_Required work_
Keep only the lines of the records below that contain the string "kern". Uppercase and lowercase letters count as different.

[Collection entries]
>>>>
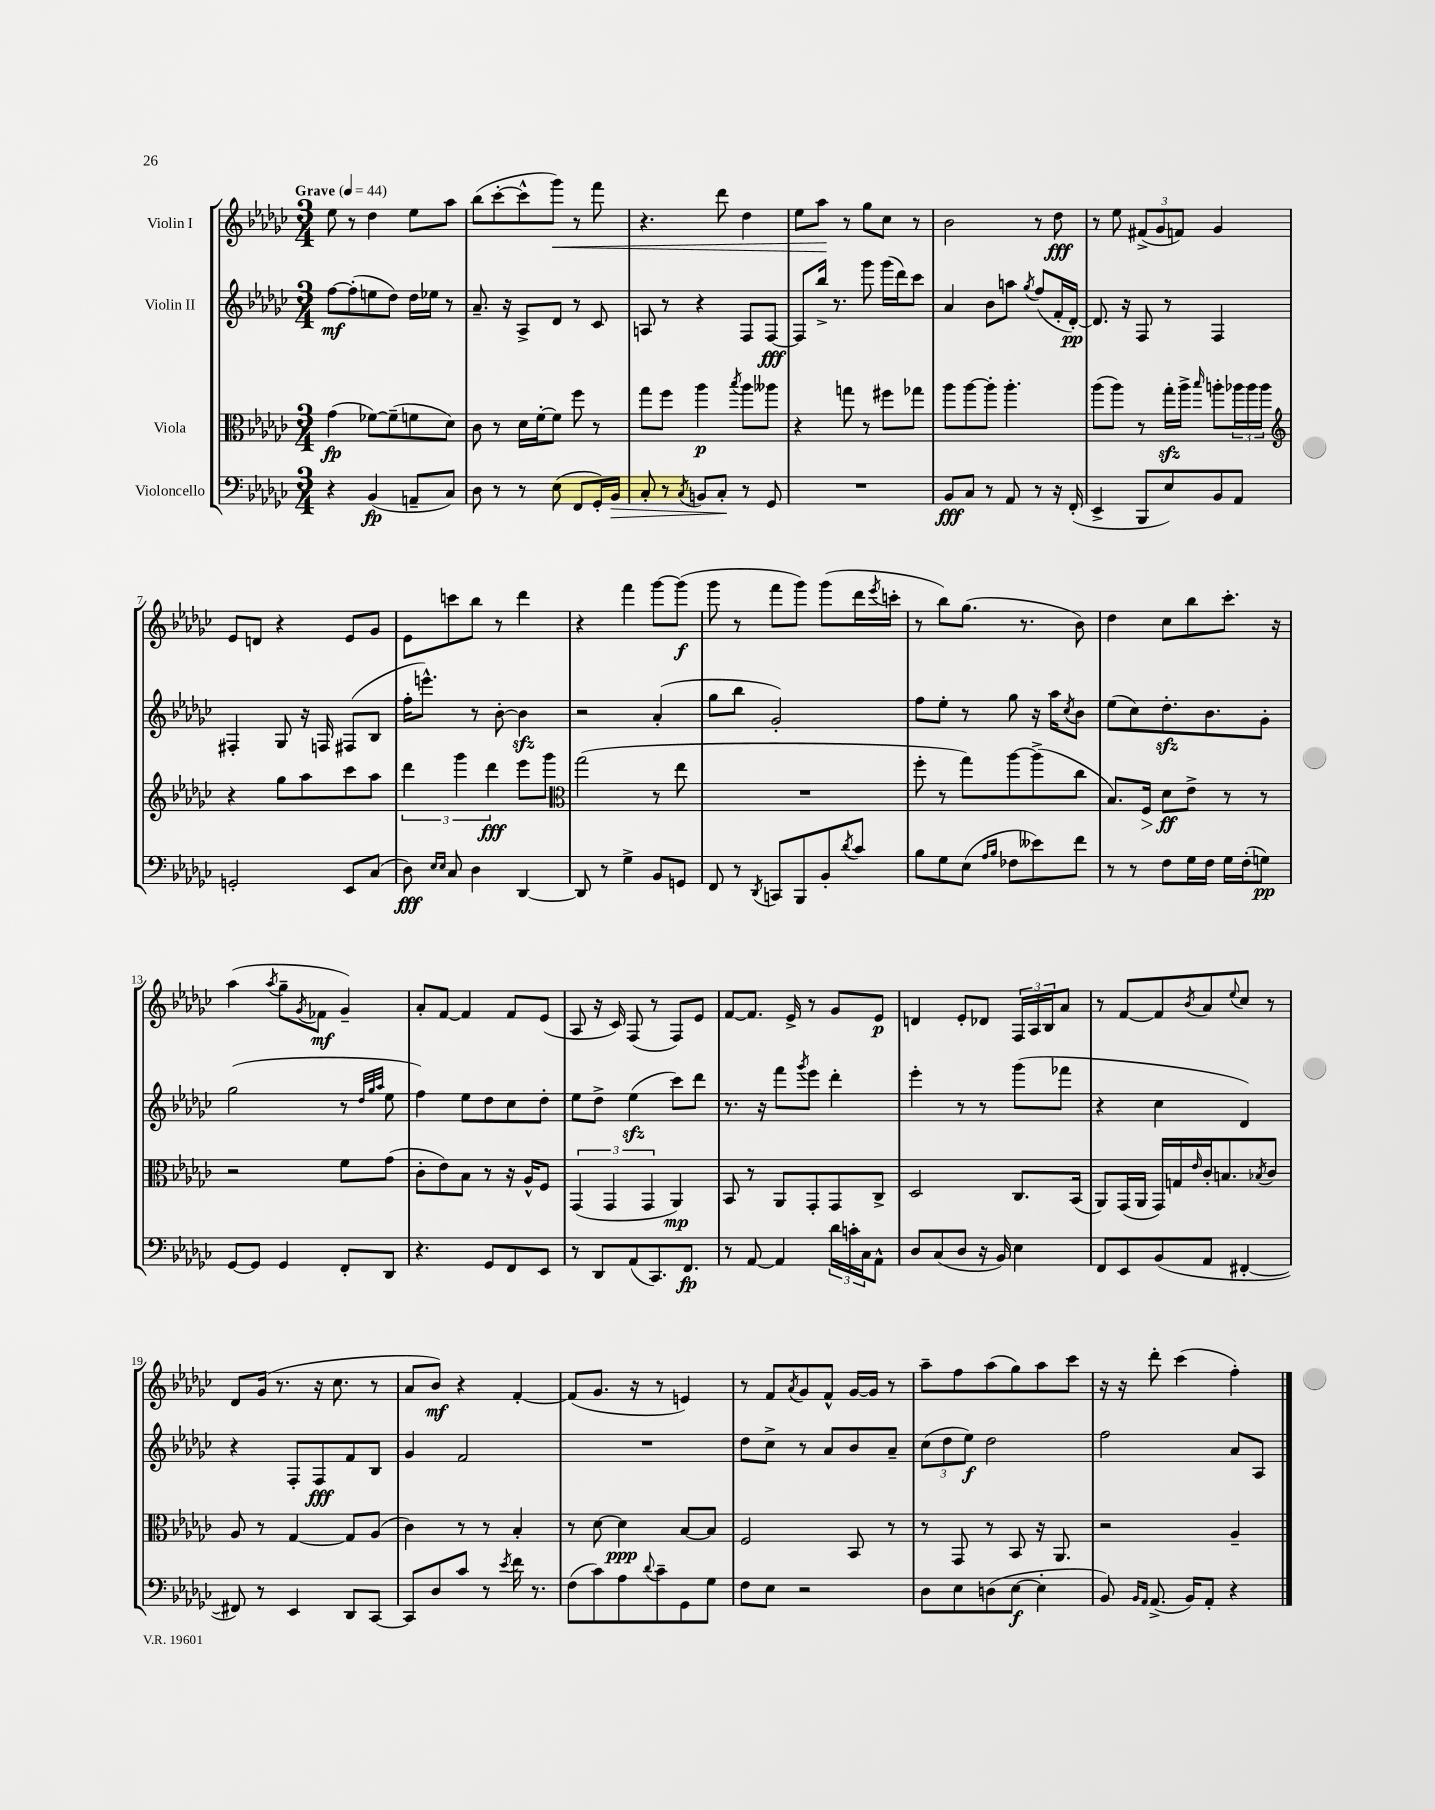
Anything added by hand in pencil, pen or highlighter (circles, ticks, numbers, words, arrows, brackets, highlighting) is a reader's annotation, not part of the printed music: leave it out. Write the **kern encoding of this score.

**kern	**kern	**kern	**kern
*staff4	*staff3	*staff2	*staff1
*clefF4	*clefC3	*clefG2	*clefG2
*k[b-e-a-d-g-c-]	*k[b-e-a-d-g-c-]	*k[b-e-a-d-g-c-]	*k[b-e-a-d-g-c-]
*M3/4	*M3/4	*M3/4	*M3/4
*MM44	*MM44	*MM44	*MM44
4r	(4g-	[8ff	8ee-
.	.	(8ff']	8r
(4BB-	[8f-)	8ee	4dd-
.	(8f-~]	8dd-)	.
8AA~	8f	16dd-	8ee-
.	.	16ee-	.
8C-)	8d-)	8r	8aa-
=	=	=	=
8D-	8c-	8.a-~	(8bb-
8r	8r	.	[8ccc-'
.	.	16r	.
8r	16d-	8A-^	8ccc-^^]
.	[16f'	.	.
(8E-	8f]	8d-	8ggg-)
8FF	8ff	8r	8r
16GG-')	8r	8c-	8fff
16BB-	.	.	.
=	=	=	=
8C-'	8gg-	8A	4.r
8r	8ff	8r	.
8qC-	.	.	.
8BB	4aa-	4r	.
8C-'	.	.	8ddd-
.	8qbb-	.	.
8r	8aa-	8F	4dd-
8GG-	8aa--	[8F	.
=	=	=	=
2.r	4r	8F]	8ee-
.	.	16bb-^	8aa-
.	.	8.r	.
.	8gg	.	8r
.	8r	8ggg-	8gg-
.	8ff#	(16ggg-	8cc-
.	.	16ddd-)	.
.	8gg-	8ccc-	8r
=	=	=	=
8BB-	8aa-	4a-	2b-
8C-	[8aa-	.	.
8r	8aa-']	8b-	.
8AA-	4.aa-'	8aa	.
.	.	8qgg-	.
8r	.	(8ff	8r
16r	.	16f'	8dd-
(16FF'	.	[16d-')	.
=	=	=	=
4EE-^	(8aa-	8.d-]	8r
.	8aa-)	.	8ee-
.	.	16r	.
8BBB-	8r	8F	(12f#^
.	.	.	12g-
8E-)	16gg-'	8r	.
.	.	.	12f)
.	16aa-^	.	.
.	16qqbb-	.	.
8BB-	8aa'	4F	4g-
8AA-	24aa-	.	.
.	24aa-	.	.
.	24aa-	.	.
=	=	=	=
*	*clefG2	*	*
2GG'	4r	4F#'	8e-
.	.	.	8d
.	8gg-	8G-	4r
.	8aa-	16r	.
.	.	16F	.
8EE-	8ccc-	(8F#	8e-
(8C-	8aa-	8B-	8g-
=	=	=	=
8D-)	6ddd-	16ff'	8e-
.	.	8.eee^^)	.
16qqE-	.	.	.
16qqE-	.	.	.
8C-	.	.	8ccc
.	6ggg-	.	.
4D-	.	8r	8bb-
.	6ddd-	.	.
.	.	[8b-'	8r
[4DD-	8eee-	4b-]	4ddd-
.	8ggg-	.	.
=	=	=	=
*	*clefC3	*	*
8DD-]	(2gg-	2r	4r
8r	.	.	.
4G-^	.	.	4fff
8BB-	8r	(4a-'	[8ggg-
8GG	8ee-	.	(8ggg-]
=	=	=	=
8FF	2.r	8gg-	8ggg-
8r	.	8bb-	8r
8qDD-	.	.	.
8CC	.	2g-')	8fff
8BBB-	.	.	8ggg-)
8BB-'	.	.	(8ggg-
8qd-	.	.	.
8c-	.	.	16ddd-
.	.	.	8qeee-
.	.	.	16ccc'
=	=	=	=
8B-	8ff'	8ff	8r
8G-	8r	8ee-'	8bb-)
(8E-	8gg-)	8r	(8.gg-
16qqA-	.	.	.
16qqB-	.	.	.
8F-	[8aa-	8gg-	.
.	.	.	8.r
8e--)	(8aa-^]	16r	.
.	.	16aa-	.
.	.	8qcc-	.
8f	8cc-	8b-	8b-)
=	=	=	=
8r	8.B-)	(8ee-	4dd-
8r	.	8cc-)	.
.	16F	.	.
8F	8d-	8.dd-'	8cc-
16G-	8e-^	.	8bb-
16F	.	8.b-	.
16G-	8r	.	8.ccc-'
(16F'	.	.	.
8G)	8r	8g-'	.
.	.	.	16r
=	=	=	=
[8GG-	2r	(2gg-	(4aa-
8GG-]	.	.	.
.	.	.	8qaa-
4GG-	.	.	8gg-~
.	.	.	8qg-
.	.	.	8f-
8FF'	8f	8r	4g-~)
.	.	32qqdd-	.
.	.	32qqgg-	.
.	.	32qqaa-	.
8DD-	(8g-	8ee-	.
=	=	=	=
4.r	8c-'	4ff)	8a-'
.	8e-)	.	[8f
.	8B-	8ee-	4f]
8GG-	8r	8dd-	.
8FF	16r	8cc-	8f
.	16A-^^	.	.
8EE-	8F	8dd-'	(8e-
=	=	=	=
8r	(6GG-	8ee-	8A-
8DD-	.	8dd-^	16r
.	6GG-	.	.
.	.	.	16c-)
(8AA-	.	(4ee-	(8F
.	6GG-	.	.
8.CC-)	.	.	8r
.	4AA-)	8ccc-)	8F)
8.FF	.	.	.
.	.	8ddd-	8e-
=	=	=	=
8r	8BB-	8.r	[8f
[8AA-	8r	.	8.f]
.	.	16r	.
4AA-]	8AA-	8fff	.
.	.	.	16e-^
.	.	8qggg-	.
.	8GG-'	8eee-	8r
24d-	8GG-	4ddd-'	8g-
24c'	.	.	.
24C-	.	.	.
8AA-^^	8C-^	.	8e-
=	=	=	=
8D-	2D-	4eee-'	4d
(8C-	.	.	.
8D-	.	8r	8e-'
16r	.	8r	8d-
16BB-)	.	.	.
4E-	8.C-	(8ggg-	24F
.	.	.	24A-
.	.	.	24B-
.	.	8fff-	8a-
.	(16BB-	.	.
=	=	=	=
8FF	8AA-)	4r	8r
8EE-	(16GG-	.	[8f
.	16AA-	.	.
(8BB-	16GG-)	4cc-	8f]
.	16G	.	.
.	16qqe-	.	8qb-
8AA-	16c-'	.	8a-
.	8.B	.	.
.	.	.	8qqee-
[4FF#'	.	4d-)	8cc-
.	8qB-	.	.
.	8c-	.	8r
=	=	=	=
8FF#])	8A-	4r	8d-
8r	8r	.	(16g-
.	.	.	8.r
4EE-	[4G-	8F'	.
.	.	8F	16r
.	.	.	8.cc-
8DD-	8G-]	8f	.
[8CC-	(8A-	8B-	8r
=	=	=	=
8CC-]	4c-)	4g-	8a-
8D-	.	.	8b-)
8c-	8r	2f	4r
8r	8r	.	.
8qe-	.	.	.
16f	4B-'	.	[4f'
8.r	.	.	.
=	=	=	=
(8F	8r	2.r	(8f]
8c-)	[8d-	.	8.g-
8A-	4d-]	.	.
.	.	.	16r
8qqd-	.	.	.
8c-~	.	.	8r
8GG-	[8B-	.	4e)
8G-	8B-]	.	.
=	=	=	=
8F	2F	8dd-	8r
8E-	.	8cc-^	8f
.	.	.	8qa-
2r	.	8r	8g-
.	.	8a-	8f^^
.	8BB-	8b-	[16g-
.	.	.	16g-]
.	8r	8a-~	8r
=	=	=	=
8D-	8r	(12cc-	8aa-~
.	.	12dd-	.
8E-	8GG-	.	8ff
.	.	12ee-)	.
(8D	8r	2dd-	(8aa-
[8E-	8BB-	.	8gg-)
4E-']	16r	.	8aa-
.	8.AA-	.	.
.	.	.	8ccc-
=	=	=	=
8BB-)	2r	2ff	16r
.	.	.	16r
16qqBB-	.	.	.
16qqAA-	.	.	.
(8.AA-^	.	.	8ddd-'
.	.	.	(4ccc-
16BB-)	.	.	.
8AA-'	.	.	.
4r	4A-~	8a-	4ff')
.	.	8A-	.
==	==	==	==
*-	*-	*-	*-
<<<<
_Result_
Anything added by hand in pencil, pen or highlighter (circles, ticks, numbers, words, arrows, brackets, highlighting) is a reader's annotation, not part of the printed music: leave it out. Write the **kern encoding of this score.
**kern	**kern	**kern	**kern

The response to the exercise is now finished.